------ Input records
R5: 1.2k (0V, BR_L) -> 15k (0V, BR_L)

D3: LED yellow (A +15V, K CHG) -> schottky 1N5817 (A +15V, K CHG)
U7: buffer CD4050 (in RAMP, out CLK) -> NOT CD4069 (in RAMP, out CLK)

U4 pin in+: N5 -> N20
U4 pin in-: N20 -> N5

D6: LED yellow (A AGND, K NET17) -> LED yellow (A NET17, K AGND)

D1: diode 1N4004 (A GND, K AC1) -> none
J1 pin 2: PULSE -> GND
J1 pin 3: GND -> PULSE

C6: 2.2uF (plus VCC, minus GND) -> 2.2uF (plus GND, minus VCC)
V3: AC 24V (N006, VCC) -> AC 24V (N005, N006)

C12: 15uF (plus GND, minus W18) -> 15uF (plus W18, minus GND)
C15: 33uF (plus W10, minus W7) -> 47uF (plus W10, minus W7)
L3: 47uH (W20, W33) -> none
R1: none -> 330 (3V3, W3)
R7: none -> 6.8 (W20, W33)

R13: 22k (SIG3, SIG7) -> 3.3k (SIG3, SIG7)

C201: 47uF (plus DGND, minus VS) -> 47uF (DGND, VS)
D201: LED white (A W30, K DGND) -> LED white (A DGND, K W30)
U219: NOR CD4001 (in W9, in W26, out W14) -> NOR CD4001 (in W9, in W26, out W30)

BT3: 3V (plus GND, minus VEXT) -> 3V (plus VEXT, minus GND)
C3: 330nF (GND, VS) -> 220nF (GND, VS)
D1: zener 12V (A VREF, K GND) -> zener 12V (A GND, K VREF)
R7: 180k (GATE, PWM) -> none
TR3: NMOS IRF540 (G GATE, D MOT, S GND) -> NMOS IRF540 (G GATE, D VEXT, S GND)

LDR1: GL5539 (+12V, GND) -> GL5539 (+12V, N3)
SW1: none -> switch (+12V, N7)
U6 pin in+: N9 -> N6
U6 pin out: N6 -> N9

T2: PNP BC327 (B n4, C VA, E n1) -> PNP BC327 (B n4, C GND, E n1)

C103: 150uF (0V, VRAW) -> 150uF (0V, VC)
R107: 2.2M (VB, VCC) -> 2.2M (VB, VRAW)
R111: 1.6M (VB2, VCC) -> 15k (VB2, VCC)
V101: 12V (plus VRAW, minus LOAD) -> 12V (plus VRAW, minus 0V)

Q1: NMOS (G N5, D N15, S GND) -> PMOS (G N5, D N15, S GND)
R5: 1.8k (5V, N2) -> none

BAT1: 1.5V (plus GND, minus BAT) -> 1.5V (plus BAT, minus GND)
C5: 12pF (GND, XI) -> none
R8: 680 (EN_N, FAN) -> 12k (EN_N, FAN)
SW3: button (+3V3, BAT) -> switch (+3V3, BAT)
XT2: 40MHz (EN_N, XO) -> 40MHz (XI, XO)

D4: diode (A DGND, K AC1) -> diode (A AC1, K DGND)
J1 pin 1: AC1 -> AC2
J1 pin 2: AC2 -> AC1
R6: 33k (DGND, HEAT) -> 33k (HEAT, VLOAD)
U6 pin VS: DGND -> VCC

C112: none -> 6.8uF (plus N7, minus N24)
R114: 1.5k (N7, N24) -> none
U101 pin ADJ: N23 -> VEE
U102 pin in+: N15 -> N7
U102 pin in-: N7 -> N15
------------
- About this task -
Return all of the material verbatim, with no line left out.

- The answer -
R5: 1.2k (0V, BR_L) -> 15k (0V, BR_L)

D3: LED yellow (A +15V, K CHG) -> schottky 1N5817 (A +15V, K CHG)
U7: buffer CD4050 (in RAMP, out CLK) -> NOT CD4069 (in RAMP, out CLK)

U4 pin in+: N5 -> N20
U4 pin in-: N20 -> N5

D6: LED yellow (A AGND, K NET17) -> LED yellow (A NET17, K AGND)

D1: diode 1N4004 (A GND, K AC1) -> none
J1 pin 2: PULSE -> GND
J1 pin 3: GND -> PULSE

C6: 2.2uF (plus VCC, minus GND) -> 2.2uF (plus GND, minus VCC)
V3: AC 24V (N006, VCC) -> AC 24V (N005, N006)

C12: 15uF (plus GND, minus W18) -> 15uF (plus W18, minus GND)
C15: 33uF (plus W10, minus W7) -> 47uF (plus W10, minus W7)
L3: 47uH (W20, W33) -> none
R1: none -> 330 (3V3, W3)
R7: none -> 6.8 (W20, W33)

R13: 22k (SIG3, SIG7) -> 3.3k (SIG3, SIG7)

C201: 47uF (plus DGND, minus VS) -> 47uF (DGND, VS)
D201: LED white (A W30, K DGND) -> LED white (A DGND, K W30)
U219: NOR CD4001 (in W9, in W26, out W14) -> NOR CD4001 (in W9, in W26, out W30)

BT3: 3V (plus GND, minus VEXT) -> 3V (plus VEXT, minus GND)
C3: 330nF (GND, VS) -> 220nF (GND, VS)
D1: zener 12V (A VREF, K GND) -> zener 12V (A GND, K VREF)
R7: 180k (GATE, PWM) -> none
TR3: NMOS IRF540 (G GATE, D MOT, S GND) -> NMOS IRF540 (G GATE, D VEXT, S GND)

LDR1: GL5539 (+12V, GND) -> GL5539 (+12V, N3)
SW1: none -> switch (+12V, N7)
U6 pin in+: N9 -> N6
U6 pin out: N6 -> N9

T2: PNP BC327 (B n4, C VA, E n1) -> PNP BC327 (B n4, C GND, E n1)

C103: 150uF (0V, VRAW) -> 150uF (0V, VC)
R107: 2.2M (VB, VCC) -> 2.2M (VB, VRAW)
R111: 1.6M (VB2, VCC) -> 15k (VB2, VCC)
V101: 12V (plus VRAW, minus LOAD) -> 12V (plus VRAW, minus 0V)

Q1: NMOS (G N5, D N15, S GND) -> PMOS (G N5, D N15, S GND)
R5: 1.8k (5V, N2) -> none

BAT1: 1.5V (plus GND, minus BAT) -> 1.5V (plus BAT, minus GND)
C5: 12pF (GND, XI) -> none
R8: 680 (EN_N, FAN) -> 12k (EN_N, FAN)
SW3: button (+3V3, BAT) -> switch (+3V3, BAT)
XT2: 40MHz (EN_N, XO) -> 40MHz (XI, XO)

D4: diode (A DGND, K AC1) -> diode (A AC1, K DGND)
J1 pin 1: AC1 -> AC2
J1 pin 2: AC2 -> AC1
R6: 33k (DGND, HEAT) -> 33k (HEAT, VLOAD)
U6 pin VS: DGND -> VCC

C112: none -> 6.8uF (plus N7, minus N24)
R114: 1.5k (N7, N24) -> none
U101 pin ADJ: N23 -> VEE
U102 pin in+: N15 -> N7
U102 pin in-: N7 -> N15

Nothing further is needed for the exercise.